◆ EXERCISE REQUIREMENTS ◆
Look in the material below for the line with "LIGHT pin OUT: A3 -> A1" and the line with "TFT2 pin DC: 14 -> TX", then set down exactly those two lines and all lines between, nothing more.

◆ DATA TO PROCESS ◆

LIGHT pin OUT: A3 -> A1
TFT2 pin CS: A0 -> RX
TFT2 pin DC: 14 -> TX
==
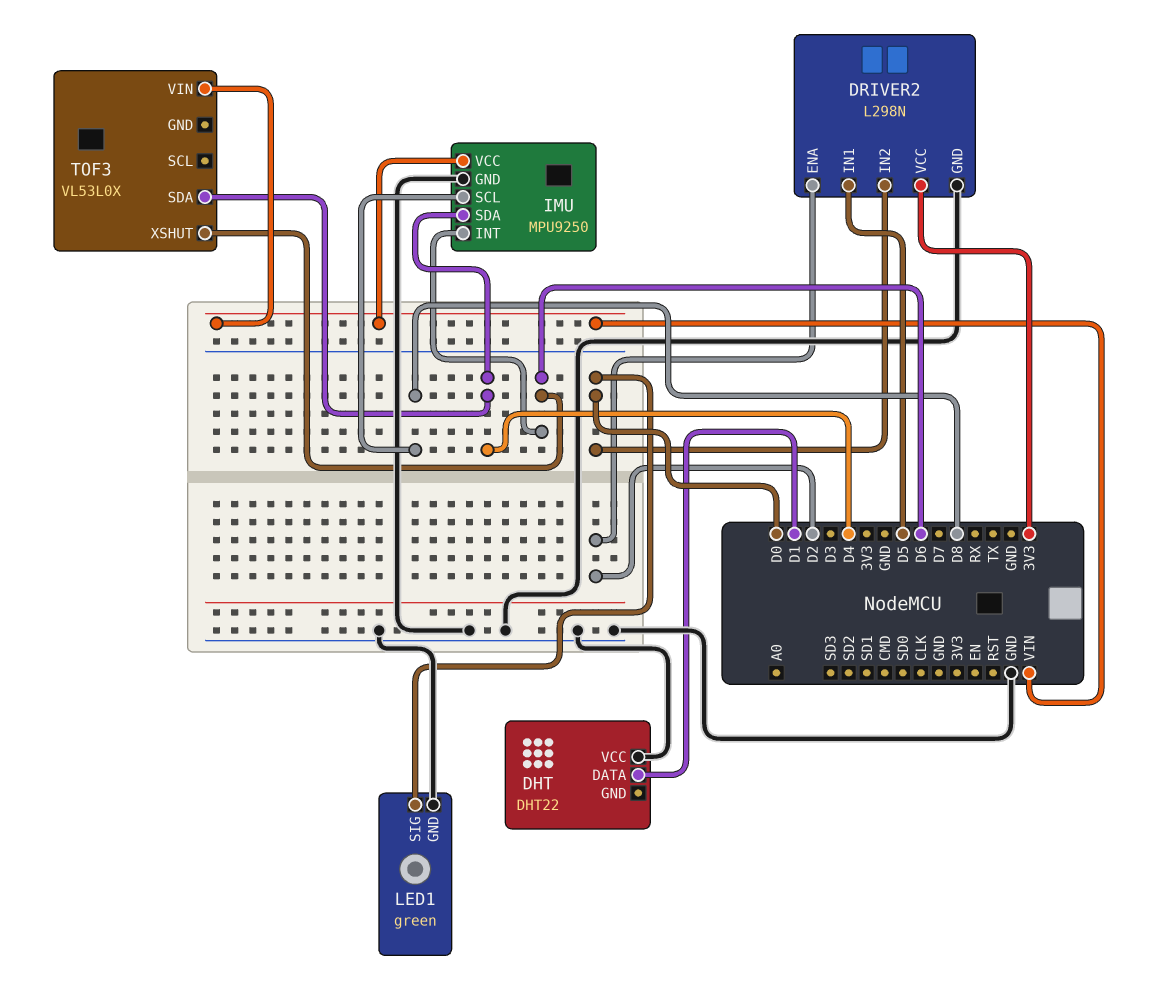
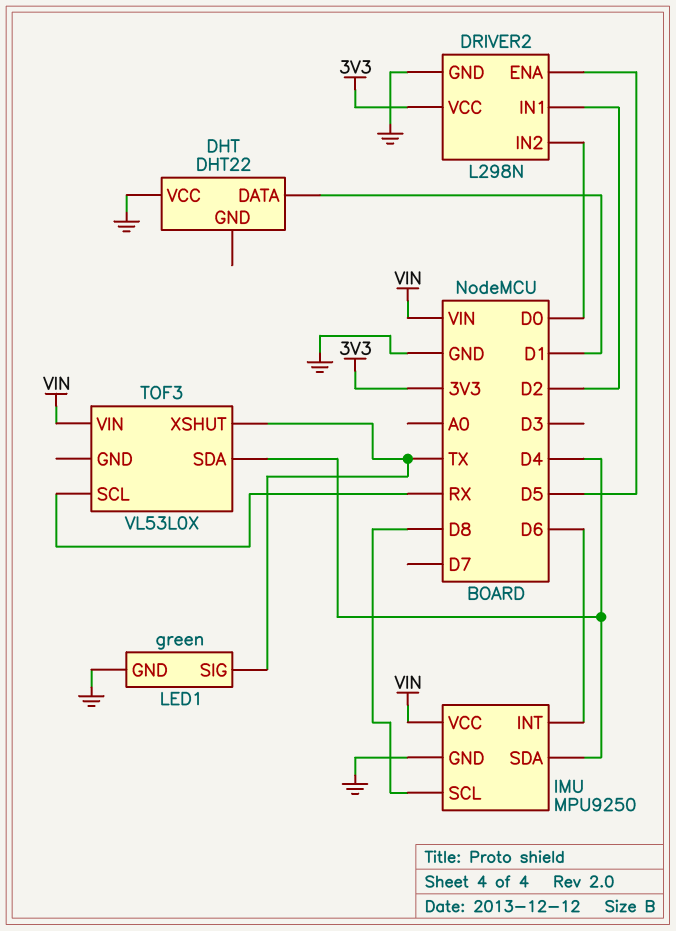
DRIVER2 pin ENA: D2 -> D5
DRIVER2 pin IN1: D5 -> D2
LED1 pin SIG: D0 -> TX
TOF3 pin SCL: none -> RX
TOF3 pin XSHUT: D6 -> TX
==
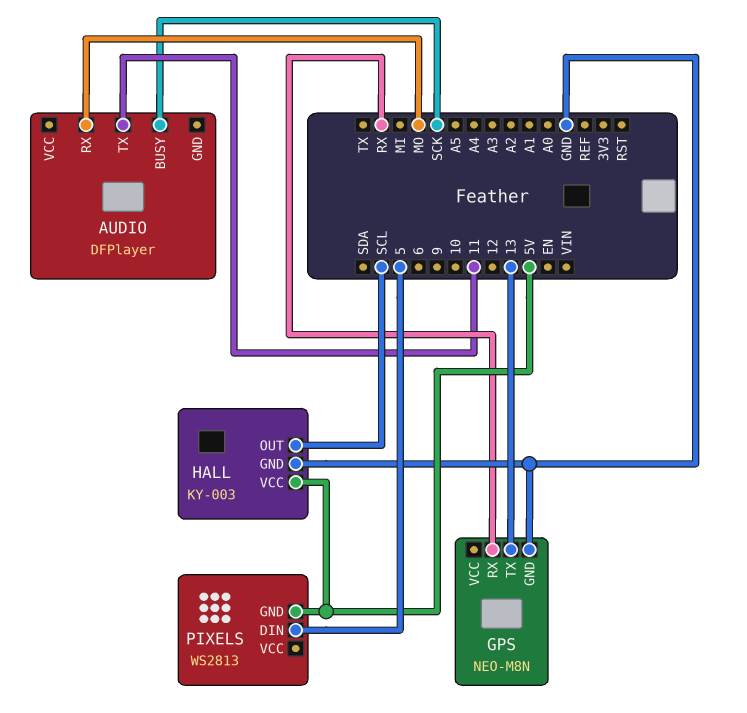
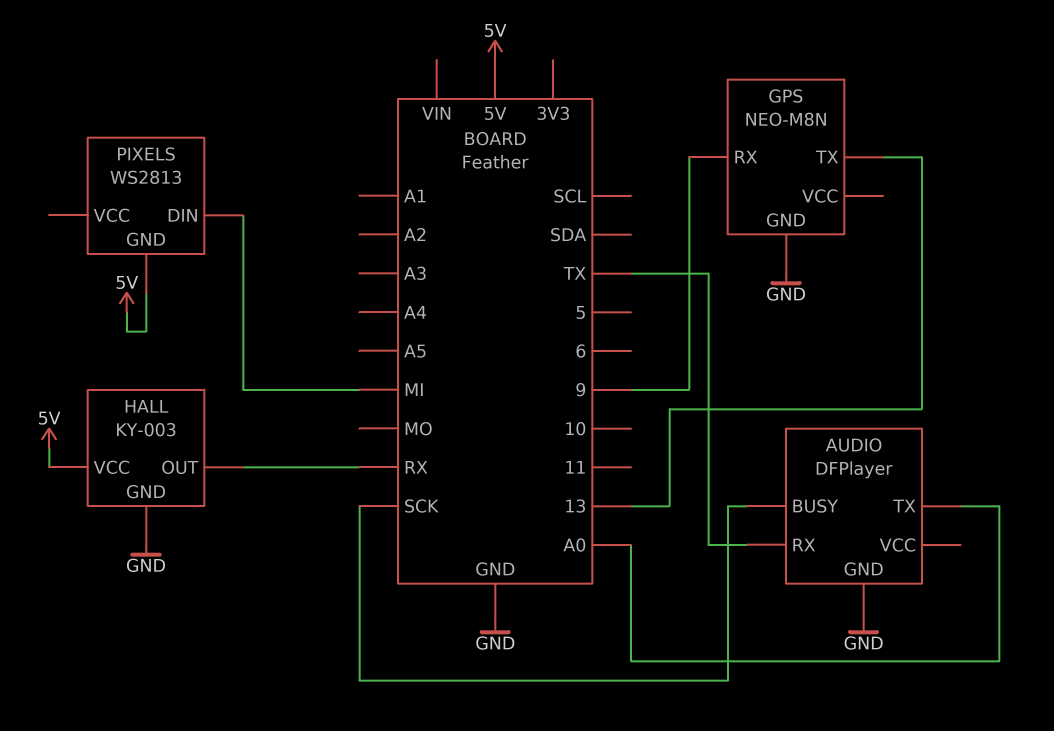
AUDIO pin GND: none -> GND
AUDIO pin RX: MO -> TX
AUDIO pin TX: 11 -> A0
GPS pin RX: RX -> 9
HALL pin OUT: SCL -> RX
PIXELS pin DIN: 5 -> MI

◆ THE ANSWER ◆
LIGHT pin OUT: A3 -> A1
TFT2 pin CS: A0 -> RX
TFT2 pin DC: 14 -> TX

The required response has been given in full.